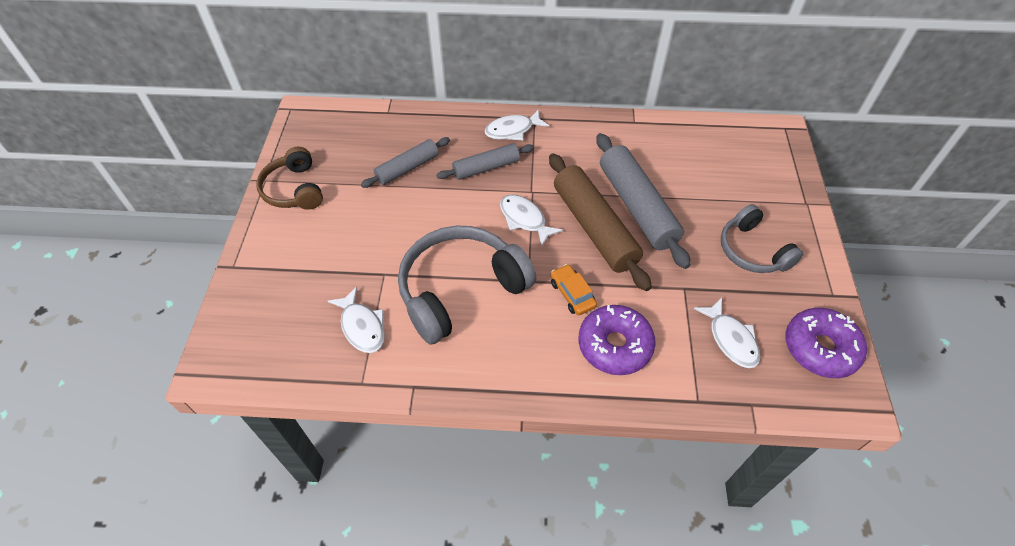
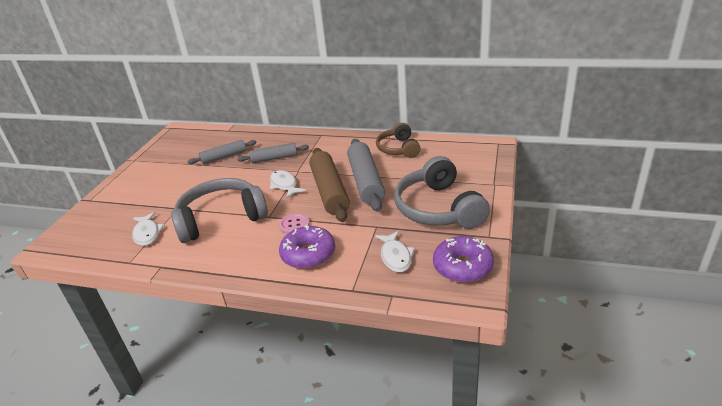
camera: 15 degrees right, 20 degrees down
(294, 189) = (148, 165): brown headphones -> brown headphones (398, 148)
(512, 130) = (302, 140): white fish -> none
(572, 294) = (294, 225): orange car -> pink button
(752, 250) = (438, 208): grey headphones -> grey headphones, size x1.64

◆ ◆ ◆

What you should do >> Copy out, from the listing above, every line that contains the word "headphones".

Task response >>
(294, 189) = (148, 165): brown headphones -> brown headphones (398, 148)
(752, 250) = (438, 208): grey headphones -> grey headphones, size x1.64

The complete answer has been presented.